▶ **TASK DIRECTIONS**
Word for word, transcribe the data below.

▶ **RECORDS FOR THIS EXERCISE**
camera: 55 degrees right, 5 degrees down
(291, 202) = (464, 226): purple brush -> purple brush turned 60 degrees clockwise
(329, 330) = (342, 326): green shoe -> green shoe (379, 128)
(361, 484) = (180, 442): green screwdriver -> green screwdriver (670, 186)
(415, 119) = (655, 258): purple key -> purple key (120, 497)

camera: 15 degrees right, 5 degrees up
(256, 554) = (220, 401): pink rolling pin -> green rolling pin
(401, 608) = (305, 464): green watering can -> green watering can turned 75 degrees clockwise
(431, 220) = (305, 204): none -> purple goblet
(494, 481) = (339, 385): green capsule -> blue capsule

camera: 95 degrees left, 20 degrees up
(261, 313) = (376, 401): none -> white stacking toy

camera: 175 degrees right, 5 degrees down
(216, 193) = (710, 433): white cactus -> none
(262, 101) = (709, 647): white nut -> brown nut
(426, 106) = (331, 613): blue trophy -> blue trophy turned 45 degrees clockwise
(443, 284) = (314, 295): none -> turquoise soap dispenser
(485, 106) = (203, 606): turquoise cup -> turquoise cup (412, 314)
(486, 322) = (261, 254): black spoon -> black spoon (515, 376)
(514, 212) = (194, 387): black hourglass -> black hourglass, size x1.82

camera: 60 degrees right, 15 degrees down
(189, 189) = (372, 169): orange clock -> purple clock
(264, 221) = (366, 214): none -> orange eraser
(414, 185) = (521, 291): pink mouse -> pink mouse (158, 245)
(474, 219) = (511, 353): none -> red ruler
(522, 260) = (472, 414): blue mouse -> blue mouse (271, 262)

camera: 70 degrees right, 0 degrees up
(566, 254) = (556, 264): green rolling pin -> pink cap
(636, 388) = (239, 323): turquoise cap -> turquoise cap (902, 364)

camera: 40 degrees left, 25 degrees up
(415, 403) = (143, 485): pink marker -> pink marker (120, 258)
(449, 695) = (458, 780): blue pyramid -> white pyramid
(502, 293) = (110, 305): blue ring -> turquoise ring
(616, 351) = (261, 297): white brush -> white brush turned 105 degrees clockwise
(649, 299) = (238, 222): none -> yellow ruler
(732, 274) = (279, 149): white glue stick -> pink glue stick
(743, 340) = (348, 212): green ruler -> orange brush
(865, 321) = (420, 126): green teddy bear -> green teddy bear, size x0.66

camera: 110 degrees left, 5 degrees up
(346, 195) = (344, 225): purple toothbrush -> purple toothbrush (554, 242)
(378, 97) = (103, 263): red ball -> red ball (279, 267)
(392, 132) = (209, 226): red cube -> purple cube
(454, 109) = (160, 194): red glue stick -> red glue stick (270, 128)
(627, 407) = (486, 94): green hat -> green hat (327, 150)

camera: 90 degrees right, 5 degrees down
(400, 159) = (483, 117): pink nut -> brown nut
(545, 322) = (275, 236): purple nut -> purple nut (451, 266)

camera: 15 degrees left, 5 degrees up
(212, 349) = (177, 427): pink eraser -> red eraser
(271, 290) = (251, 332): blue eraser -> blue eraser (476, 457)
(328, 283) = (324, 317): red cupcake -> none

▶ **YOUR RESPONSE**
camera: 55 degrees right, 5 degrees down
(291, 202) = (464, 226): purple brush -> purple brush turned 60 degrees clockwise
(329, 330) = (342, 326): green shoe -> green shoe (379, 128)
(361, 484) = (180, 442): green screwdriver -> green screwdriver (670, 186)
(415, 119) = (655, 258): purple key -> purple key (120, 497)

camera: 15 degrees right, 5 degrees up
(256, 554) = (220, 401): pink rolling pin -> green rolling pin
(401, 608) = (305, 464): green watering can -> green watering can turned 75 degrees clockwise
(431, 220) = (305, 204): none -> purple goblet
(494, 481) = (339, 385): green capsule -> blue capsule

camera: 95 degrees left, 20 degrees up
(261, 313) = (376, 401): none -> white stacking toy

camera: 175 degrees right, 5 degrees down
(216, 193) = (710, 433): white cactus -> none
(262, 101) = (709, 647): white nut -> brown nut
(426, 106) = (331, 613): blue trophy -> blue trophy turned 45 degrees clockwise
(443, 284) = (314, 295): none -> turquoise soap dispenser
(485, 106) = (203, 606): turquoise cup -> turquoise cup (412, 314)
(486, 322) = (261, 254): black spoon -> black spoon (515, 376)
(514, 212) = (194, 387): black hourglass -> black hourglass, size x1.82

camera: 60 degrees right, 15 degrees down
(189, 189) = (372, 169): orange clock -> purple clock
(264, 221) = (366, 214): none -> orange eraser
(414, 185) = (521, 291): pink mouse -> pink mouse (158, 245)
(474, 219) = (511, 353): none -> red ruler
(522, 260) = (472, 414): blue mouse -> blue mouse (271, 262)

camera: 70 degrees right, 0 degrees up
(566, 254) = (556, 264): green rolling pin -> pink cap
(636, 388) = (239, 323): turquoise cap -> turquoise cap (902, 364)

camera: 40 degrees left, 25 degrees up
(415, 403) = (143, 485): pink marker -> pink marker (120, 258)
(449, 695) = (458, 780): blue pyramid -> white pyramid
(502, 293) = (110, 305): blue ring -> turquoise ring
(616, 351) = (261, 297): white brush -> white brush turned 105 degrees clockwise
(649, 299) = (238, 222): none -> yellow ruler
(732, 274) = (279, 149): white glue stick -> pink glue stick
(743, 340) = (348, 212): green ruler -> orange brush
(865, 321) = (420, 126): green teddy bear -> green teddy bear, size x0.66

camera: 110 degrees left, 5 degrees up
(346, 195) = (344, 225): purple toothbrush -> purple toothbrush (554, 242)
(378, 97) = (103, 263): red ball -> red ball (279, 267)
(392, 132) = (209, 226): red cube -> purple cube
(454, 109) = (160, 194): red glue stick -> red glue stick (270, 128)
(627, 407) = (486, 94): green hat -> green hat (327, 150)

camera: 90 degrees right, 5 degrees down
(400, 159) = (483, 117): pink nut -> brown nut
(545, 322) = (275, 236): purple nut -> purple nut (451, 266)

camera: 15 degrees left, 5 degrees up
(212, 349) = (177, 427): pink eraser -> red eraser
(271, 290) = (251, 332): blue eraser -> blue eraser (476, 457)
(328, 283) = (324, 317): red cupcake -> none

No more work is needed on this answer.